Assigned task> Go through the listing and transcribe each line exactly.

Supplied material>
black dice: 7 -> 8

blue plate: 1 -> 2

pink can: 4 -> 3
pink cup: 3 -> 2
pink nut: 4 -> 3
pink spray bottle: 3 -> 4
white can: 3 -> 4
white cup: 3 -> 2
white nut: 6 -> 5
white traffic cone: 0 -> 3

Answer section>
black dice: 7 -> 8

blue plate: 1 -> 2

pink can: 4 -> 3
pink cup: 3 -> 2
pink nut: 4 -> 3
pink spray bottle: 3 -> 4
white can: 3 -> 4
white cup: 3 -> 2
white nut: 6 -> 5
white traffic cone: 0 -> 3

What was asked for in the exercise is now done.